### Given data:
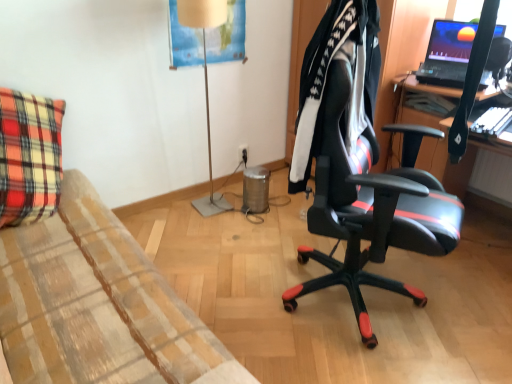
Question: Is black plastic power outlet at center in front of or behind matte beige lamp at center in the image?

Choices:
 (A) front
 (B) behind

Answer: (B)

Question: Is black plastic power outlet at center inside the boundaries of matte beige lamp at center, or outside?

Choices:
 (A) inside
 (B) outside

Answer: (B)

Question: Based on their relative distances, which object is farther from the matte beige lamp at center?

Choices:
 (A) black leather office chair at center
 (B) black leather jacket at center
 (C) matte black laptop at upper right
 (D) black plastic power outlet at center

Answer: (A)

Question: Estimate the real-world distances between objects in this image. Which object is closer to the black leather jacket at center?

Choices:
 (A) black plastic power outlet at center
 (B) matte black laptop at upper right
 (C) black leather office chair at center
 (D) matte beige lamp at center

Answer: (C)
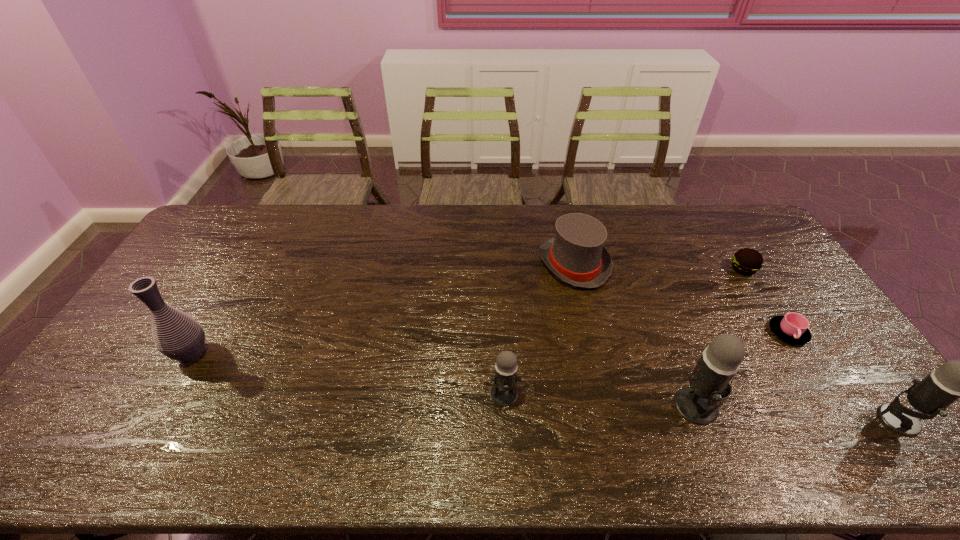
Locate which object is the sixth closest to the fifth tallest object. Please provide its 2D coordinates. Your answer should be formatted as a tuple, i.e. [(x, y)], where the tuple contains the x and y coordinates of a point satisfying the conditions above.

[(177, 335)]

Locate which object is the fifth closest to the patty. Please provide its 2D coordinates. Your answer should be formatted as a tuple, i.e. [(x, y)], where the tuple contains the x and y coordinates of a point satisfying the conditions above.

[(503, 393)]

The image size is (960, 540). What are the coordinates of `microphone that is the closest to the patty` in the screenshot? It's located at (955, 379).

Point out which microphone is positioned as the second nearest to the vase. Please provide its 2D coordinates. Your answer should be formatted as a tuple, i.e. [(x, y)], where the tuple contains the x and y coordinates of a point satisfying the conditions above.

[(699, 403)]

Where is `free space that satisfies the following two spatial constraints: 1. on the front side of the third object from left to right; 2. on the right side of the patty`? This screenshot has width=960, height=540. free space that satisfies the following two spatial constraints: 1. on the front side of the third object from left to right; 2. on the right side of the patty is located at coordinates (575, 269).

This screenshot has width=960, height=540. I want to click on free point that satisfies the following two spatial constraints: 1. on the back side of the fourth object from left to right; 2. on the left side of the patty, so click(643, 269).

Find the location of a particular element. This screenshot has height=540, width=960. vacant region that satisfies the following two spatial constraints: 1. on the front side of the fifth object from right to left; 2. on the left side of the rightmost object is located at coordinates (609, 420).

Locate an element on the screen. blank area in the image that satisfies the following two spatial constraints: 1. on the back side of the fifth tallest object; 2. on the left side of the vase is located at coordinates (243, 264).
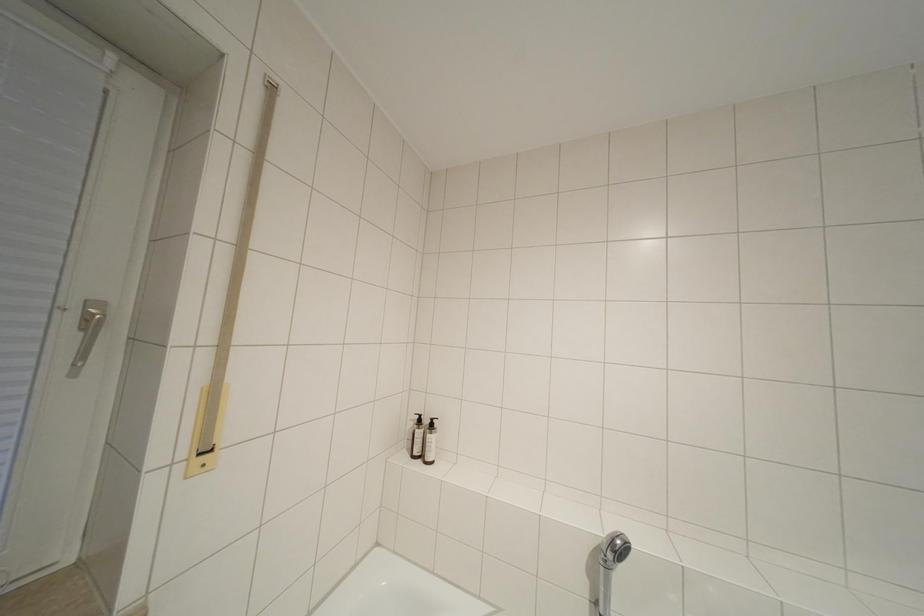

---

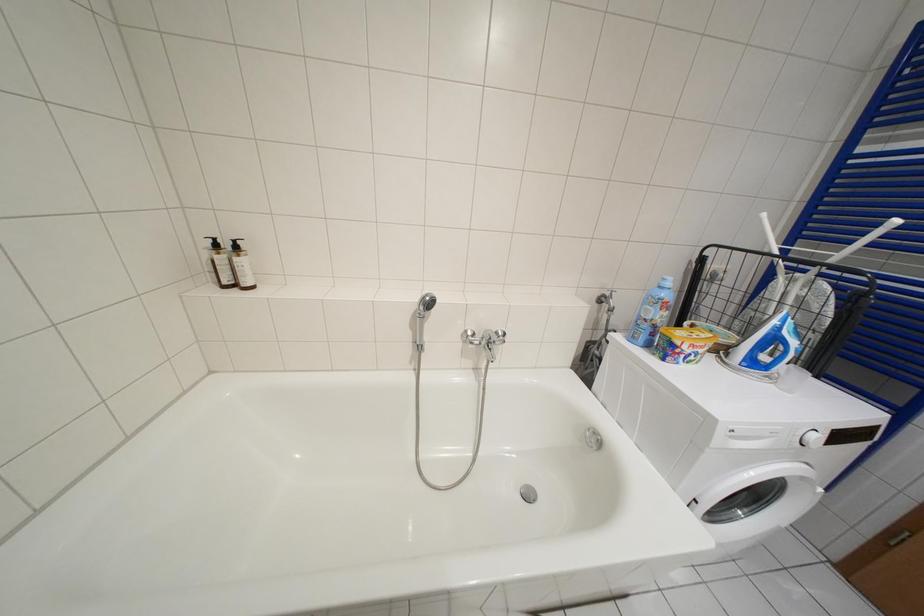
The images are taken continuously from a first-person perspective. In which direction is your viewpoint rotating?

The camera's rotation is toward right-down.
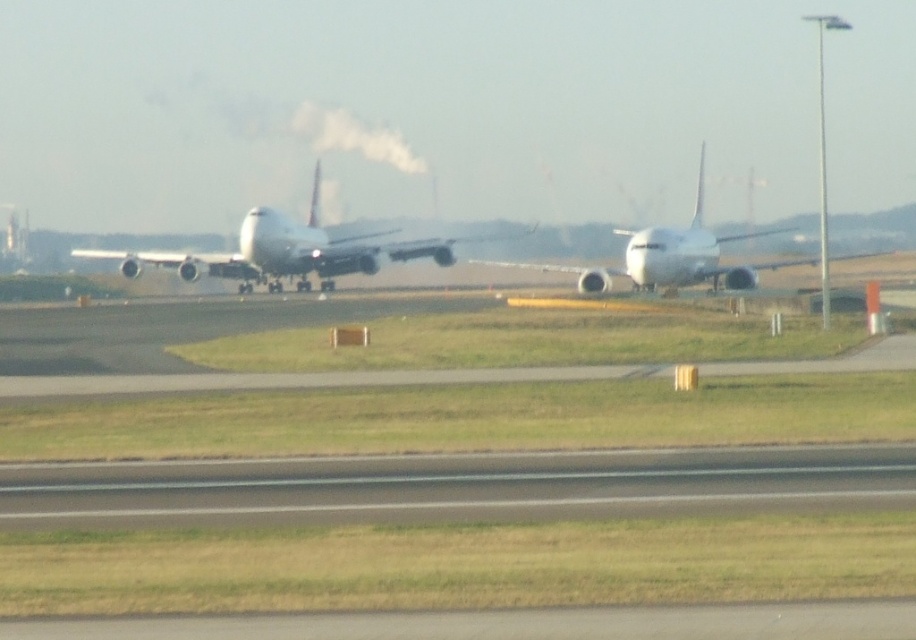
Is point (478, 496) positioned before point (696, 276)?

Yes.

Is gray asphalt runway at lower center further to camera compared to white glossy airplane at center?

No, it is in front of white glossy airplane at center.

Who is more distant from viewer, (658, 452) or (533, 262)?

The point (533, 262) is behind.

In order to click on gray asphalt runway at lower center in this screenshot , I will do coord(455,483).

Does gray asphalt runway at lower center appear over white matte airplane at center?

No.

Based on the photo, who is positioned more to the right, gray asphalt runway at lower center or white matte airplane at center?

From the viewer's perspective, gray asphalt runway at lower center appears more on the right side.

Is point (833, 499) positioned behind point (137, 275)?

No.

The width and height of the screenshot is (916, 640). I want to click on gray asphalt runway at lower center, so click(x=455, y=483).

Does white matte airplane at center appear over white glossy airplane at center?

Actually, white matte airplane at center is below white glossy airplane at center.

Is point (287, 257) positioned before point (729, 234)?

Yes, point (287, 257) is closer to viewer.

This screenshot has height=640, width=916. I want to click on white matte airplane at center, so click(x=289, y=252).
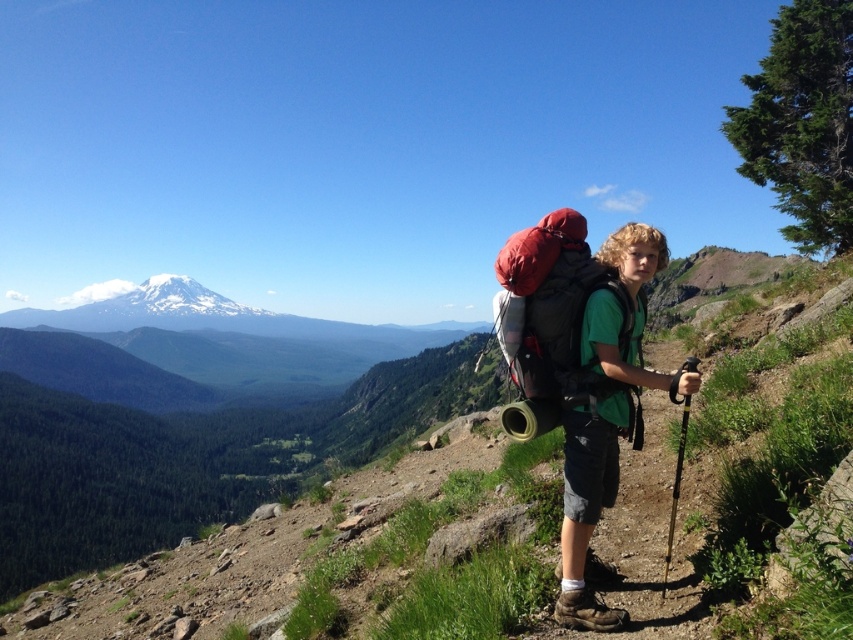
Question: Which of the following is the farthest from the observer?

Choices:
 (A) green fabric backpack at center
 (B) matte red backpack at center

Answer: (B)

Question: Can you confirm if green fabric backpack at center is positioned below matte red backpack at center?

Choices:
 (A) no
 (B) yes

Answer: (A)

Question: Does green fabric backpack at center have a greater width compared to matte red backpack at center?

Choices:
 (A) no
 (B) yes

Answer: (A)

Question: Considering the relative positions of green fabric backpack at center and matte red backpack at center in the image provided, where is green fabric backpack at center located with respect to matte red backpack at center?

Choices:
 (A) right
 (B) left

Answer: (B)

### Task details:
Count the lines of the records that contain the word "vase", with case counting, and reply with the number alone.

### Response:
2